--- Input data Enclosed Below ---

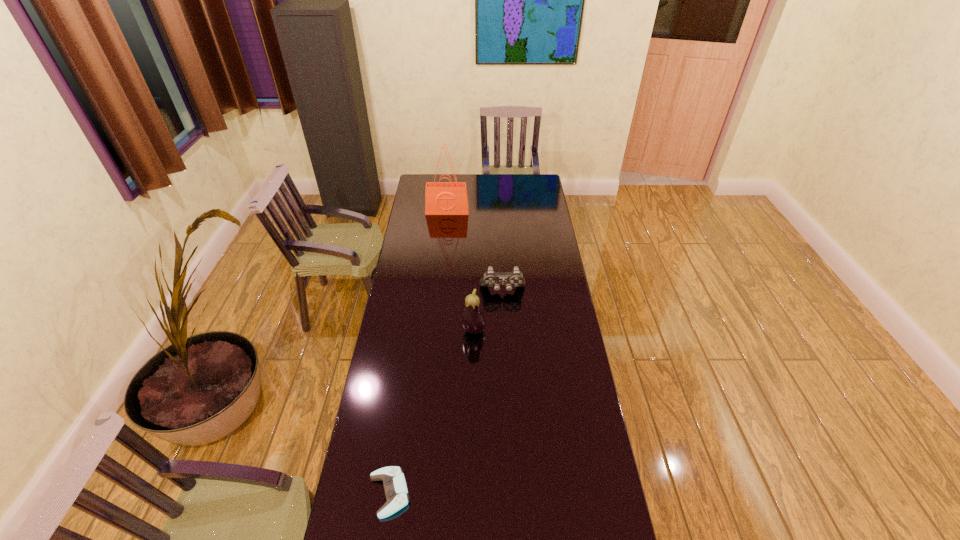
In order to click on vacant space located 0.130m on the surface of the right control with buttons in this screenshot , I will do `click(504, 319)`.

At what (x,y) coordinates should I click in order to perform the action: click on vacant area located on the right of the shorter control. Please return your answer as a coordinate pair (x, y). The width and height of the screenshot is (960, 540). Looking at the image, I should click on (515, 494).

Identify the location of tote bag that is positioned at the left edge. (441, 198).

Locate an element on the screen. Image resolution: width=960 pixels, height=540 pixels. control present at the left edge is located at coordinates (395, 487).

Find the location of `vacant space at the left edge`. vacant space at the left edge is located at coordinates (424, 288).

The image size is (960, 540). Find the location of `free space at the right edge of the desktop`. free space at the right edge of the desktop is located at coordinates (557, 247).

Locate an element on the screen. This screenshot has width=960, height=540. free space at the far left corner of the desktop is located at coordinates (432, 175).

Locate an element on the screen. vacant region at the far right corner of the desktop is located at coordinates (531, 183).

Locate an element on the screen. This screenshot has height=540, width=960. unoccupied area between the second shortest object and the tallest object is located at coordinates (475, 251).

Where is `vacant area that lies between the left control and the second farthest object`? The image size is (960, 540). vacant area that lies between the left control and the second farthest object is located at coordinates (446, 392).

--- End of Enclosed Input data ---

Problem statement: Reproduce all of the records above word for word, omitting the pictures.

Answer to the exercise:
In order to click on vacant space located 0.130m on the surface of the right control with buttons in this screenshot , I will do `click(504, 319)`.

At what (x,y) coordinates should I click in order to perform the action: click on vacant area located on the right of the shorter control. Please return your answer as a coordinate pair (x, y). The width and height of the screenshot is (960, 540). Looking at the image, I should click on (515, 494).

Identify the location of tote bag that is positioned at the left edge. (441, 198).

Locate an element on the screen. Image resolution: width=960 pixels, height=540 pixels. control present at the left edge is located at coordinates (395, 487).

Find the location of `vacant space at the left edge`. vacant space at the left edge is located at coordinates (424, 288).

The image size is (960, 540). Find the location of `free space at the right edge of the desktop`. free space at the right edge of the desktop is located at coordinates (557, 247).

Locate an element on the screen. This screenshot has width=960, height=540. free space at the far left corner of the desktop is located at coordinates (432, 175).

Locate an element on the screen. vacant region at the far right corner of the desktop is located at coordinates (531, 183).

Locate an element on the screen. This screenshot has height=540, width=960. unoccupied area between the second shortest object and the tallest object is located at coordinates (475, 251).

Where is `vacant area that lies between the left control and the second farthest object`? The image size is (960, 540). vacant area that lies between the left control and the second farthest object is located at coordinates (446, 392).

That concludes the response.